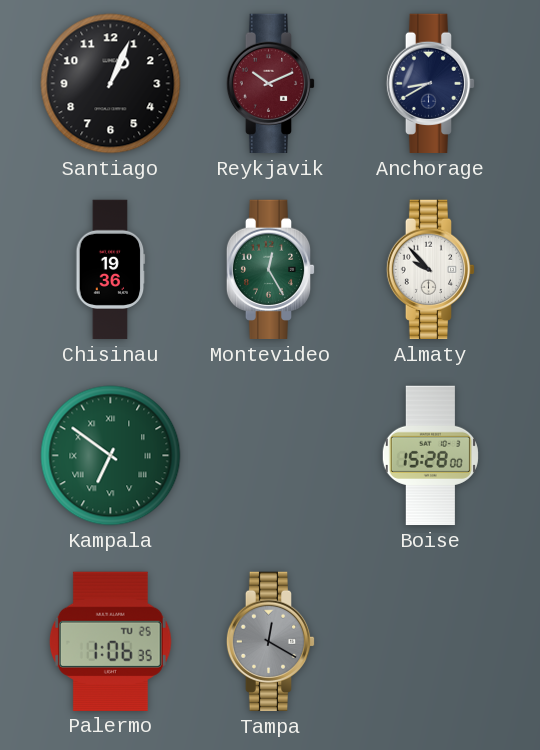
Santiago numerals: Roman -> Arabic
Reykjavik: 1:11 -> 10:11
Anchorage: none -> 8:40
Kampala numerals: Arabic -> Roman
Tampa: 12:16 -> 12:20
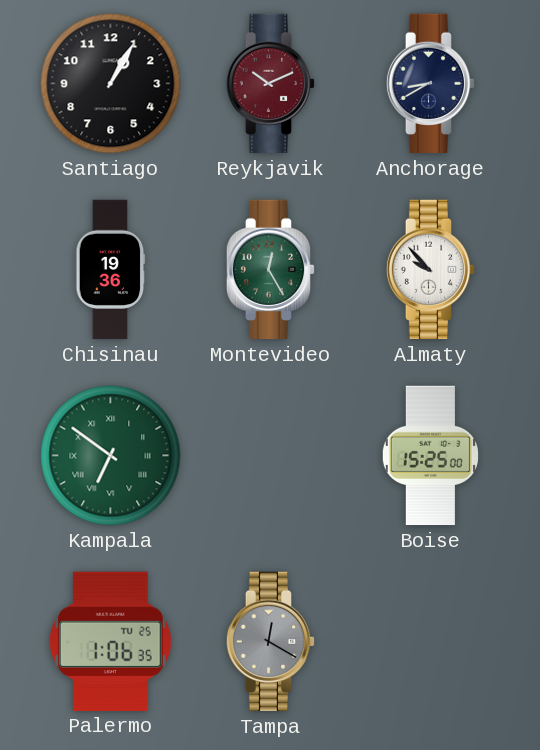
Santiago: 1:04 -> 1:05
Boise: 15:28 -> 15:25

──────

Extract the lines that follow each picture in these records, copying them word for word and leaving the pictures themselves out of your answer.

Santiago numerals: Roman -> Arabic
Reykjavik: 1:11 -> 10:11
Anchorage: none -> 8:40
Kampala numerals: Arabic -> Roman
Tampa: 12:16 -> 12:20
Santiago: 1:04 -> 1:05
Boise: 15:28 -> 15:25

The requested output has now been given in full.